**Task**
Using the records below, output the stretch that opens with the line containing "turquoise soap dispenser: 2 -> 0" and closes with the line containing "blue boat: 2 -> 1", exactly and including both lines, with nothing more.

Stored data entries:
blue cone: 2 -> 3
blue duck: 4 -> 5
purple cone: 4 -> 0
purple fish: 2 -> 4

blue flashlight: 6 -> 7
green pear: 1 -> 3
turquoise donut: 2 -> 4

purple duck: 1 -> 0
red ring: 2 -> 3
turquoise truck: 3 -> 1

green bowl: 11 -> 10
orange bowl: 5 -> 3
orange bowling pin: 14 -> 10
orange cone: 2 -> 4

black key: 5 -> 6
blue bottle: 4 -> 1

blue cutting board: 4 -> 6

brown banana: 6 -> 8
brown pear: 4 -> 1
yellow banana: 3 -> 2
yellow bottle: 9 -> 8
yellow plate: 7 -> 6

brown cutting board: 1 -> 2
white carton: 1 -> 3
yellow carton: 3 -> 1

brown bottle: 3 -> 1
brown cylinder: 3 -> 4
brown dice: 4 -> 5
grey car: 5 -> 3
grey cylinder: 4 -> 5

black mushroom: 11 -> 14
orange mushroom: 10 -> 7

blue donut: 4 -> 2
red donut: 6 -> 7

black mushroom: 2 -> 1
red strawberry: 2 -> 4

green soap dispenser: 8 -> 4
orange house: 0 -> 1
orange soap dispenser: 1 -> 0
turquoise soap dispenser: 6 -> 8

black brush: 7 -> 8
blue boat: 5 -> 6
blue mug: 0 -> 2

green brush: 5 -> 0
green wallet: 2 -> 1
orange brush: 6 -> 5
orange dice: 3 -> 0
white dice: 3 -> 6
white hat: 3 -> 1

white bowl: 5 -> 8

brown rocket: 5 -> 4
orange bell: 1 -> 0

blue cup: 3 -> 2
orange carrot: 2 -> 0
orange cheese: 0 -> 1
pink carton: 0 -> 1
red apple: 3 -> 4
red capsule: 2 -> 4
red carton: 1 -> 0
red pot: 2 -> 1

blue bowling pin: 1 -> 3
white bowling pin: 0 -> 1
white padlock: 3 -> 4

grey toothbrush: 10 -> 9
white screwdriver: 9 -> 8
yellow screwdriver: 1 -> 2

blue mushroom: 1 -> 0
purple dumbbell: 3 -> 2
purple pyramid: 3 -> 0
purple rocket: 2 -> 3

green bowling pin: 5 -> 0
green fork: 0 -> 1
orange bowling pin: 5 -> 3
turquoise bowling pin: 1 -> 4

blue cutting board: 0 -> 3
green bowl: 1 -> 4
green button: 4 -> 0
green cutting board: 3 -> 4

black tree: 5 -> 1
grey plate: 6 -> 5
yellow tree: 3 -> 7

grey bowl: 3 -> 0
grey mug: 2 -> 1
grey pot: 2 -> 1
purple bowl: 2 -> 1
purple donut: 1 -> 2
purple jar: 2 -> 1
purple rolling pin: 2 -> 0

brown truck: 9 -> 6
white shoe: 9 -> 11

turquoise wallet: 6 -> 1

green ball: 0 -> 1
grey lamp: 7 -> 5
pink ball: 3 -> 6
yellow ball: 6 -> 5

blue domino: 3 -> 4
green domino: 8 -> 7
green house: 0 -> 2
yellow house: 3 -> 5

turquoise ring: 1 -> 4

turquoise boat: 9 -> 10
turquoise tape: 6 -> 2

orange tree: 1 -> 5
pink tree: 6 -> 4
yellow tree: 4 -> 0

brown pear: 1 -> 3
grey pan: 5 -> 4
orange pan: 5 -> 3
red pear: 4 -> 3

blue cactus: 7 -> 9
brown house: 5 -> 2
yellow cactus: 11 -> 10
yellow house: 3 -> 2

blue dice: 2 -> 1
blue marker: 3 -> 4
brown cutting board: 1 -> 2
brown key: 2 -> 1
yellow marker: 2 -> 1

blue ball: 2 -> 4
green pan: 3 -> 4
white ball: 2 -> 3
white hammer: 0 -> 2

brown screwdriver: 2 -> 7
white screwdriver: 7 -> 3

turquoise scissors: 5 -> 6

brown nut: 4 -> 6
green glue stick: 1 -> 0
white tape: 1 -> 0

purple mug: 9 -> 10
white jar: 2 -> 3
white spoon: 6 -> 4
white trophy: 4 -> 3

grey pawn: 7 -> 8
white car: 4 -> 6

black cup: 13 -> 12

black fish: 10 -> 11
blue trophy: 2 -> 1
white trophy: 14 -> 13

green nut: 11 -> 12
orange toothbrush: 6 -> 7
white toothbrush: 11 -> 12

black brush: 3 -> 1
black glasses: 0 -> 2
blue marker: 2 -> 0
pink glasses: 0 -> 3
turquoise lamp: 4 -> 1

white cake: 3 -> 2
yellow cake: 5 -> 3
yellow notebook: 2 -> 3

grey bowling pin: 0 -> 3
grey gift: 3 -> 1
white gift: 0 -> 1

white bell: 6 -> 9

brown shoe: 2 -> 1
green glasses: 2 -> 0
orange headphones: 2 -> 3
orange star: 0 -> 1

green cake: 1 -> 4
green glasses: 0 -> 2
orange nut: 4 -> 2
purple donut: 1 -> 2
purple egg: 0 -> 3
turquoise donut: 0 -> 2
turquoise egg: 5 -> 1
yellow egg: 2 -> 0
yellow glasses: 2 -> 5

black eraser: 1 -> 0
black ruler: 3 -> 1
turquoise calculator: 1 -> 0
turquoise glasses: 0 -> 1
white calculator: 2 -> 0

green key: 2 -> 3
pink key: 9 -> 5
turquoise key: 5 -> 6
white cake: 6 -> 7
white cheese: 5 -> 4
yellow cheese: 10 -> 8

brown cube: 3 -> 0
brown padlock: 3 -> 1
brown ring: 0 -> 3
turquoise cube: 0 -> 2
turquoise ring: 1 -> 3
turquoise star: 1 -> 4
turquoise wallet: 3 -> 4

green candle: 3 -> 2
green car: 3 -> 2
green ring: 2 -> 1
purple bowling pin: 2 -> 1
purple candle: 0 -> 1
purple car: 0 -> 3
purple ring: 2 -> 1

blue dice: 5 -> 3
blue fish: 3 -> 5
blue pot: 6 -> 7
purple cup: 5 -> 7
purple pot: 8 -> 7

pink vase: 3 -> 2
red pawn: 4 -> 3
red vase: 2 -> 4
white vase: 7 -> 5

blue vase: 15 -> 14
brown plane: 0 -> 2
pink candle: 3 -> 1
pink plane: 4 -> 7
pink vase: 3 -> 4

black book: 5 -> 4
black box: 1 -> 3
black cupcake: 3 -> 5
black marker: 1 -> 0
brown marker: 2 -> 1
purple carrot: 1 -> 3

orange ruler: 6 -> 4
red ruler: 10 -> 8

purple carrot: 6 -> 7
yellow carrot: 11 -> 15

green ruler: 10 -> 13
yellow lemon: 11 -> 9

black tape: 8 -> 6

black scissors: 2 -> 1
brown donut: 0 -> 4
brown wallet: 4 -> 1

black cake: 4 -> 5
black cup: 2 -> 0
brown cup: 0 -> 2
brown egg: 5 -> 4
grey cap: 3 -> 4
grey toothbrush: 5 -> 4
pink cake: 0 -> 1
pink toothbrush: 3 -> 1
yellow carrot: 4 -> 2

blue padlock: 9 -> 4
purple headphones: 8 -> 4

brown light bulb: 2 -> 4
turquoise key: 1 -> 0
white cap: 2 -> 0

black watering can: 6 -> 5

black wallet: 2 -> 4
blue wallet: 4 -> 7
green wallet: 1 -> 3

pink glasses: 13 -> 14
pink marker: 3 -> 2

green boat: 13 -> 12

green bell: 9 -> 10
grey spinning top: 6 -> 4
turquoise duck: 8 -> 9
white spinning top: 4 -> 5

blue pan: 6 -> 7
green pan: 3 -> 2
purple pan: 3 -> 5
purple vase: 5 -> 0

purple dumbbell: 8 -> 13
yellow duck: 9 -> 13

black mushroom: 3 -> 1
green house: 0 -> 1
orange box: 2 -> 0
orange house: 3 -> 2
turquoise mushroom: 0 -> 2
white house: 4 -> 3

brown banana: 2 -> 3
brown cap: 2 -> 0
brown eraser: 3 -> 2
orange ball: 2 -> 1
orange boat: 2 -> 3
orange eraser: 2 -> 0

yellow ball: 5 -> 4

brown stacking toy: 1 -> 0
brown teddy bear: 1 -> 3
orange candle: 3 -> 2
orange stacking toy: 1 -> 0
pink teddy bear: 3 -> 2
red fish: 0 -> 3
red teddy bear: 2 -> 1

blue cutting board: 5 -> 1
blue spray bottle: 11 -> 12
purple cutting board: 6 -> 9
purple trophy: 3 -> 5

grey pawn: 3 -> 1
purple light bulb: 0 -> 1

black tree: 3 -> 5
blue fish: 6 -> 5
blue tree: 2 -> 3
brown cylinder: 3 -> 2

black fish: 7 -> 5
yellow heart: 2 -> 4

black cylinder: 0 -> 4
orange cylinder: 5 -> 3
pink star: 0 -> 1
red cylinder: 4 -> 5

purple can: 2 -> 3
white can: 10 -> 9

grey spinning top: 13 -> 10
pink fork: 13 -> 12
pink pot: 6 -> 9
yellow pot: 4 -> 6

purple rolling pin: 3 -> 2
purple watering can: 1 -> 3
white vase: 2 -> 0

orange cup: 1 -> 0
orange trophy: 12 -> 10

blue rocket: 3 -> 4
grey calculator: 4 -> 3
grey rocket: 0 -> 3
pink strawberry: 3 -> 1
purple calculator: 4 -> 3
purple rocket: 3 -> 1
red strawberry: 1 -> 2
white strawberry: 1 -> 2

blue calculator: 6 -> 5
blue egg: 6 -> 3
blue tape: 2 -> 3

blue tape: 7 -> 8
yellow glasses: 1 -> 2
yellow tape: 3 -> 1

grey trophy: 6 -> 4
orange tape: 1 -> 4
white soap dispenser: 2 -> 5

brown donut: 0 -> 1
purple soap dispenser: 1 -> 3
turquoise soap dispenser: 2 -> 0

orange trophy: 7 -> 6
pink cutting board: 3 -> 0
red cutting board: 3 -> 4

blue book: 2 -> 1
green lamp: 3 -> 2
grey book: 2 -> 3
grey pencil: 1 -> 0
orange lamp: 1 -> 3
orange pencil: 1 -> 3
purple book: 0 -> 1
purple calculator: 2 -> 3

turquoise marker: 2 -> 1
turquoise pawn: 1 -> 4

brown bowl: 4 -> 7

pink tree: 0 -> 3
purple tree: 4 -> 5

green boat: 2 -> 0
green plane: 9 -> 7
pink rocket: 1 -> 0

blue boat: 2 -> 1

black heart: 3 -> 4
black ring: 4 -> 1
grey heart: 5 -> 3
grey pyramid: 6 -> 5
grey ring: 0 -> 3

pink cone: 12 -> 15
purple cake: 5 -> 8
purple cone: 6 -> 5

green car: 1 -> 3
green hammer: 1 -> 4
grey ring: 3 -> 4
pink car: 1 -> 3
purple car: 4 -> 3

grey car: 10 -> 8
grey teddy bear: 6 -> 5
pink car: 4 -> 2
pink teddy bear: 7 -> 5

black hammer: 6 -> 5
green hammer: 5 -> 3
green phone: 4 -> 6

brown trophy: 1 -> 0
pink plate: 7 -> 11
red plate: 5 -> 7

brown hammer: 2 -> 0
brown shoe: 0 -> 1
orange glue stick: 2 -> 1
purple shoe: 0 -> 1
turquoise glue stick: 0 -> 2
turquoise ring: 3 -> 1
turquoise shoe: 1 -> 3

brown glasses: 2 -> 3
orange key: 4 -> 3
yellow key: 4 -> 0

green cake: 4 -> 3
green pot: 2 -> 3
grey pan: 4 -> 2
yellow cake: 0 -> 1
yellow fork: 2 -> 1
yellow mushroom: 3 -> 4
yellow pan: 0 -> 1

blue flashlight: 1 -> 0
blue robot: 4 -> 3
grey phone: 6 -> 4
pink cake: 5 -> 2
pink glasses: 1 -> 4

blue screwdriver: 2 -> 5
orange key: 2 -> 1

**Response box**
turquoise soap dispenser: 2 -> 0

orange trophy: 7 -> 6
pink cutting board: 3 -> 0
red cutting board: 3 -> 4

blue book: 2 -> 1
green lamp: 3 -> 2
grey book: 2 -> 3
grey pencil: 1 -> 0
orange lamp: 1 -> 3
orange pencil: 1 -> 3
purple book: 0 -> 1
purple calculator: 2 -> 3

turquoise marker: 2 -> 1
turquoise pawn: 1 -> 4

brown bowl: 4 -> 7

pink tree: 0 -> 3
purple tree: 4 -> 5

green boat: 2 -> 0
green plane: 9 -> 7
pink rocket: 1 -> 0

blue boat: 2 -> 1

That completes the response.